Spatial object tracking data
# # #
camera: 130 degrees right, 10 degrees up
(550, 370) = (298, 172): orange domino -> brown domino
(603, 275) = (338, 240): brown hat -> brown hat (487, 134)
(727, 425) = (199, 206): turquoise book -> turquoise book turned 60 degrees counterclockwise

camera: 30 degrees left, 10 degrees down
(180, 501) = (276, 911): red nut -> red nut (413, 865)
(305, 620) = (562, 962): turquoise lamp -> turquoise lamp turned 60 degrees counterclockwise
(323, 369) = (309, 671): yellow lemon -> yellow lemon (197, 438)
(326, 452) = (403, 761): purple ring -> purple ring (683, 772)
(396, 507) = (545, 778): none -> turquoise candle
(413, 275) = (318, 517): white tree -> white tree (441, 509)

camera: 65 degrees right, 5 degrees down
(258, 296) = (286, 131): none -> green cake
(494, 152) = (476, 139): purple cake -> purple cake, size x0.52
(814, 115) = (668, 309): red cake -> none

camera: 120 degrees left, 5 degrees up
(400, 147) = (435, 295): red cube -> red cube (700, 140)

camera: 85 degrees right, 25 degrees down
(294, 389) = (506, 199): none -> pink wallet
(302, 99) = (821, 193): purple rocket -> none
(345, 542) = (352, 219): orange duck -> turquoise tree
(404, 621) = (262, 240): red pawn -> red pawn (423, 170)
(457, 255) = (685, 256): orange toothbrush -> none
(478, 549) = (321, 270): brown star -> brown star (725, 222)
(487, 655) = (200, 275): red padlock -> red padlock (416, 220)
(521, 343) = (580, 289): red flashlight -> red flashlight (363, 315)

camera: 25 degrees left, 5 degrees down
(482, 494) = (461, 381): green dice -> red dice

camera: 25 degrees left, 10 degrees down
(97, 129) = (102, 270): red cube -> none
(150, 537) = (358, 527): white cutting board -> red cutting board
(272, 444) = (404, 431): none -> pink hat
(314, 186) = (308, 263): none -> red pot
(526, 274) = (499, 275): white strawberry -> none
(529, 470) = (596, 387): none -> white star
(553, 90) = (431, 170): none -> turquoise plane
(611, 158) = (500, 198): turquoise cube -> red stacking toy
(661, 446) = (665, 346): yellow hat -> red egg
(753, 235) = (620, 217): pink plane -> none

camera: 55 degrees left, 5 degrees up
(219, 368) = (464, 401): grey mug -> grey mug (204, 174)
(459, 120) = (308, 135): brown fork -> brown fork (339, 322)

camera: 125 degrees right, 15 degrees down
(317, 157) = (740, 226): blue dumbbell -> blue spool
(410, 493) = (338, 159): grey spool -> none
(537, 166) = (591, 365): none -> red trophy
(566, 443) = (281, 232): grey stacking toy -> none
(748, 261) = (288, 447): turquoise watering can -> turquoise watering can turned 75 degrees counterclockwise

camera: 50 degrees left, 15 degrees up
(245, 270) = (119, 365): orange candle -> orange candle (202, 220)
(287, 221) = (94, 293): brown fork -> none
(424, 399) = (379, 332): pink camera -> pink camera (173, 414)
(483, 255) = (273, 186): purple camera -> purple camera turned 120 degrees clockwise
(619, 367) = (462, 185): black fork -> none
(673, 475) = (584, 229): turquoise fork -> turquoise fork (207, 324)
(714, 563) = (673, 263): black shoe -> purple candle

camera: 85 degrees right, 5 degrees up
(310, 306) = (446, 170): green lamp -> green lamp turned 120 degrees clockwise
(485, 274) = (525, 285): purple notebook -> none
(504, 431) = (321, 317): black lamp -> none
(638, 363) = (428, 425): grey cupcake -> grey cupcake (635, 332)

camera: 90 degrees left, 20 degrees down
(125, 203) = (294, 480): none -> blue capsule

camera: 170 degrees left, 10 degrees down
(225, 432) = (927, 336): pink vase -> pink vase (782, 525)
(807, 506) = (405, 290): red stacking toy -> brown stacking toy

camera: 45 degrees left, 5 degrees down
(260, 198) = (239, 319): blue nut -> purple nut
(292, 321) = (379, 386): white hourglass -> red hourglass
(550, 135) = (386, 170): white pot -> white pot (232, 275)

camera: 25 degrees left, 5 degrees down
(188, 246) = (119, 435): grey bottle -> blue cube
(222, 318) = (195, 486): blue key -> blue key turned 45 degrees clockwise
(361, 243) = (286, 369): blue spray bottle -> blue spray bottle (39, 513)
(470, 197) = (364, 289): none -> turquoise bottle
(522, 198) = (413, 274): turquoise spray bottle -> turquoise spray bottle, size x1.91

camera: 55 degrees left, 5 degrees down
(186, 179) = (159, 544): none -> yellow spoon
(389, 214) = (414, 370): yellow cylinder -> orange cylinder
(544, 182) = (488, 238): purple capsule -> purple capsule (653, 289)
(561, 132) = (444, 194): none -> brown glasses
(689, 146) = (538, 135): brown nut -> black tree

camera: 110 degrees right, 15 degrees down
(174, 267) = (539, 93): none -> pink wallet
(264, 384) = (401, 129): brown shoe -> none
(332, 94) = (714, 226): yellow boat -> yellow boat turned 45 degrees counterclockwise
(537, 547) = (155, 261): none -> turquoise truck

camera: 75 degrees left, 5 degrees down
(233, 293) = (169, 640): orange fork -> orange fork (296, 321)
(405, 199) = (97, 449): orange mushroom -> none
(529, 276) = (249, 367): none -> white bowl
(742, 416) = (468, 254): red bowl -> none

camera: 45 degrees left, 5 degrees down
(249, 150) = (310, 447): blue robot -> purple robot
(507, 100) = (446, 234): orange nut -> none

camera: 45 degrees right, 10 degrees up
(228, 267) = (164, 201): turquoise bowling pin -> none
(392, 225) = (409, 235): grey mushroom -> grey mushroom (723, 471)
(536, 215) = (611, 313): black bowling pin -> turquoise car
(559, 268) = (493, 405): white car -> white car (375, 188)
# # #
-- Task requirements --
As the answer, set down only the lines from the data above between the one holding "(522, 198) = (413, 274): turquoise" and the one holding "(689, 146) = (538, 135): brown", inclusive, exactly as they read.

-- Output --
(522, 198) = (413, 274): turquoise spray bottle -> turquoise spray bottle, size x1.91

camera: 55 degrees left, 5 degrees down
(186, 179) = (159, 544): none -> yellow spoon
(389, 214) = (414, 370): yellow cylinder -> orange cylinder
(544, 182) = (488, 238): purple capsule -> purple capsule (653, 289)
(561, 132) = (444, 194): none -> brown glasses
(689, 146) = (538, 135): brown nut -> black tree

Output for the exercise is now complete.